● Exercise instructions:
Output range, inclusive: from the line containing "C11: 470nF (+9V, GND) -> 68nF (+9V, GND)" to the line containing "TP2: none -> test point (AC1)". Restate those lines from the data below word for word and only those.

● Provided data:

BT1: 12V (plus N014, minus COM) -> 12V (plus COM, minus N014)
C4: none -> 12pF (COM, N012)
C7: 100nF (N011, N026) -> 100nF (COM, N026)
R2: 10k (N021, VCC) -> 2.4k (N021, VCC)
...
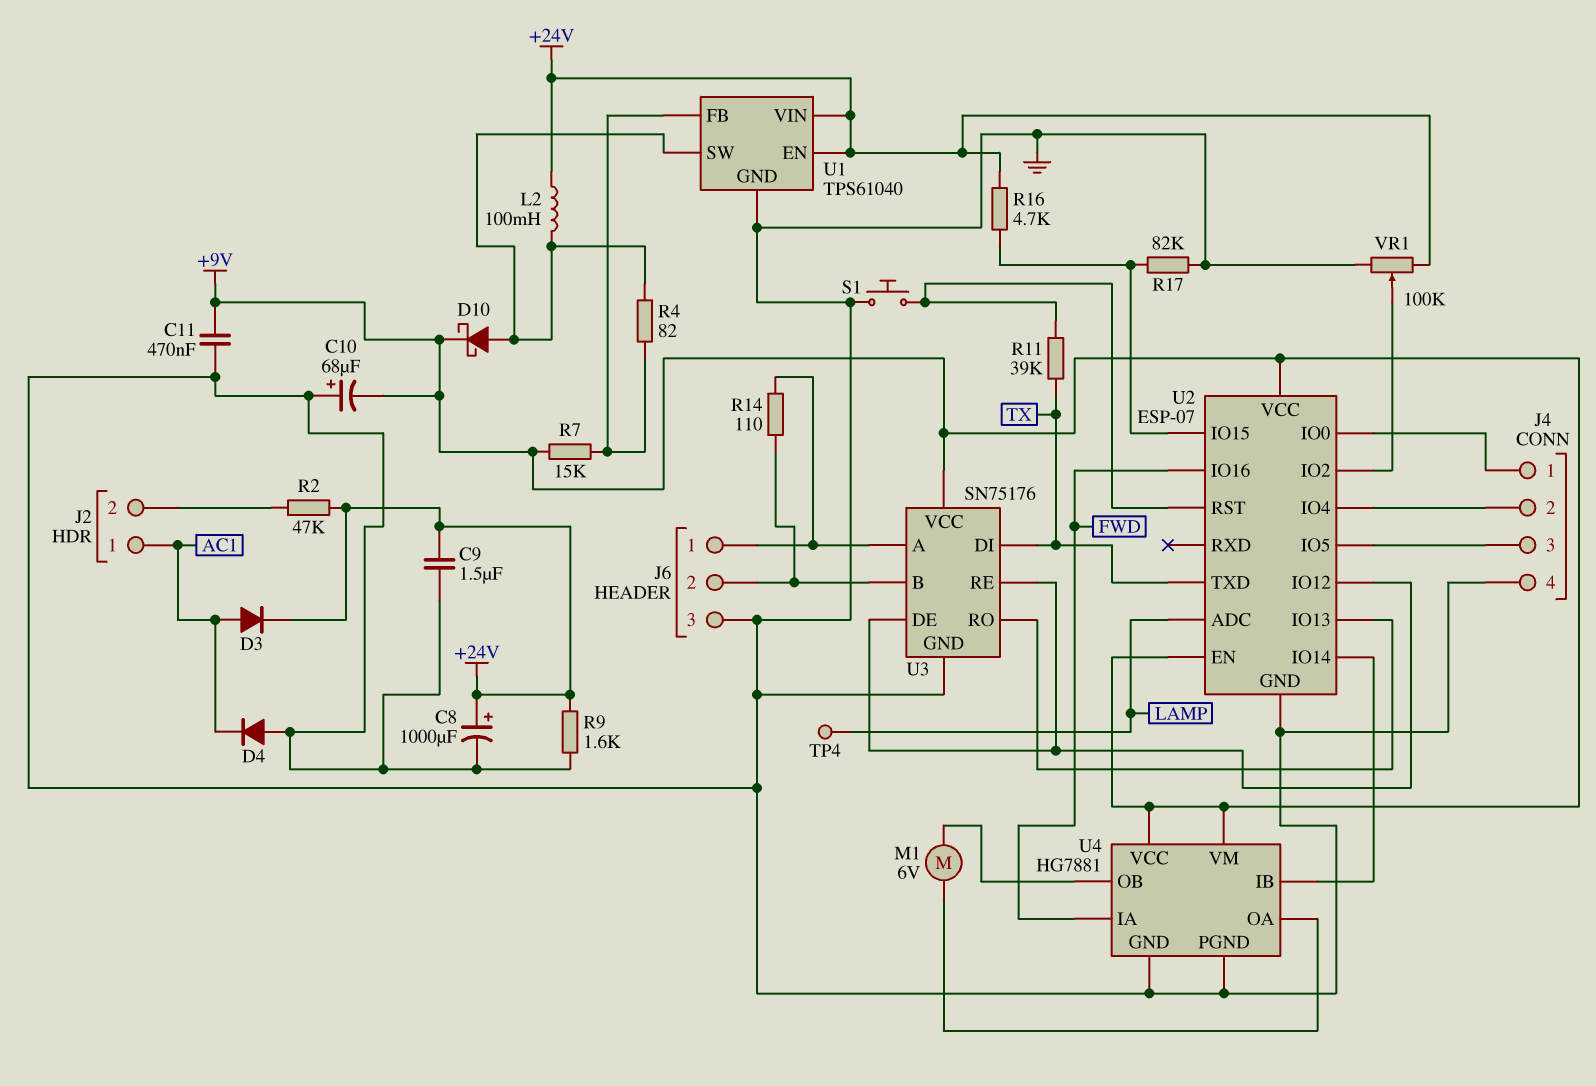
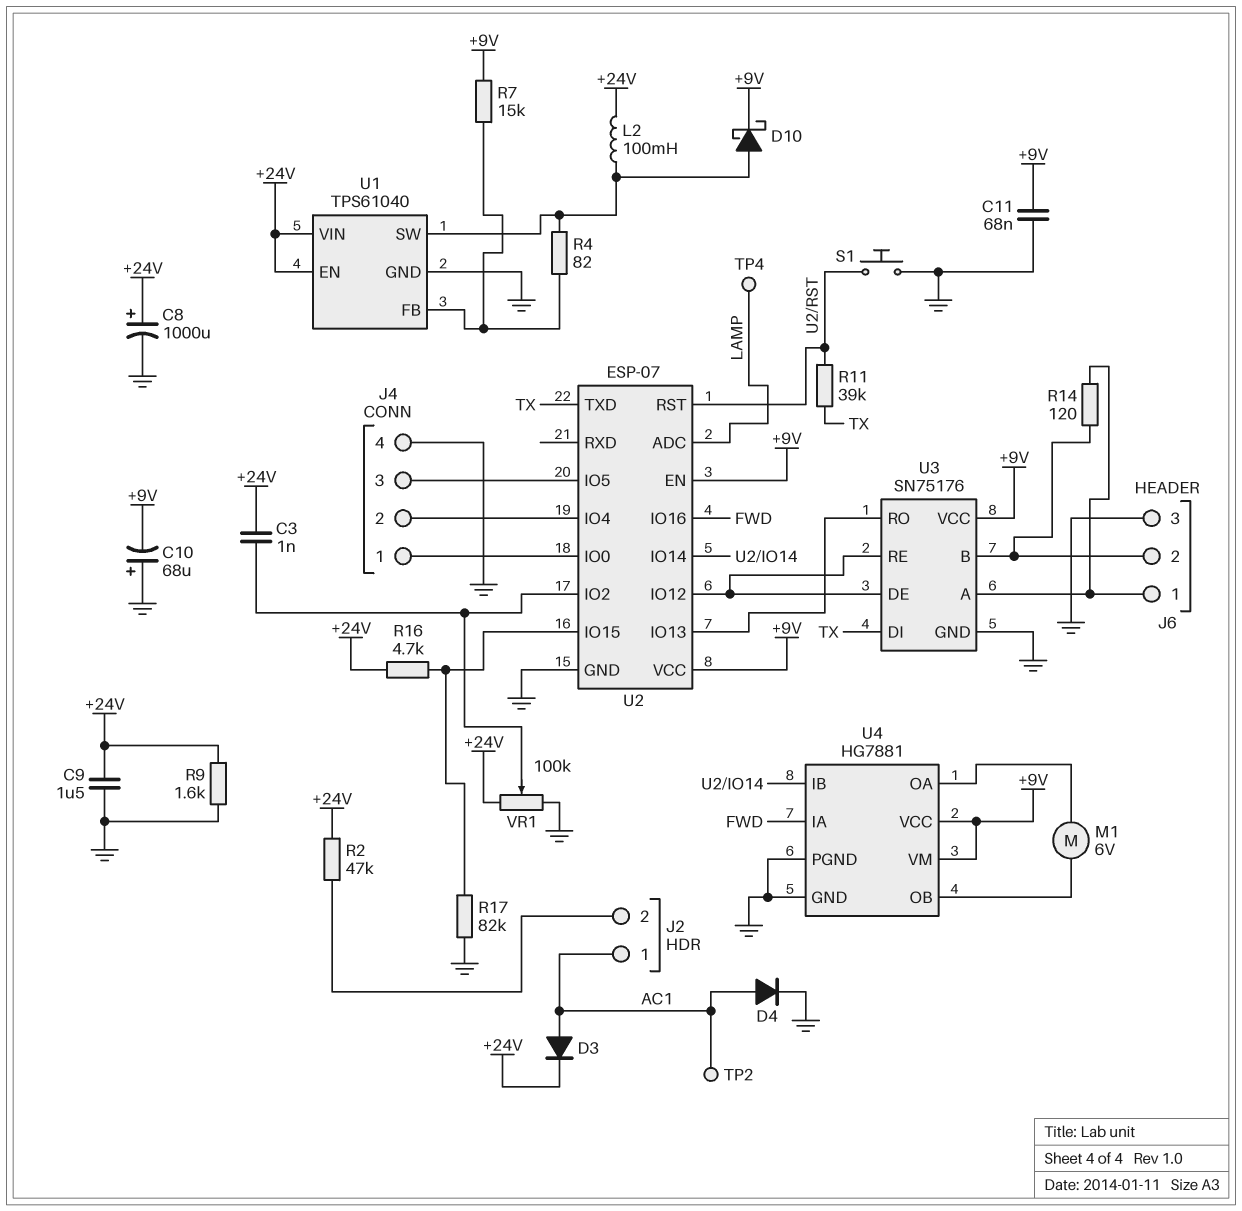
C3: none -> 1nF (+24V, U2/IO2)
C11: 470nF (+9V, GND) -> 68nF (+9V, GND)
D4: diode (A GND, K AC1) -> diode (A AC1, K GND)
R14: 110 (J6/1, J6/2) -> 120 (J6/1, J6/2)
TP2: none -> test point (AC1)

● Exercise result:
C11: 470nF (+9V, GND) -> 68nF (+9V, GND)
D4: diode (A GND, K AC1) -> diode (A AC1, K GND)
R14: 110 (J6/1, J6/2) -> 120 (J6/1, J6/2)
TP2: none -> test point (AC1)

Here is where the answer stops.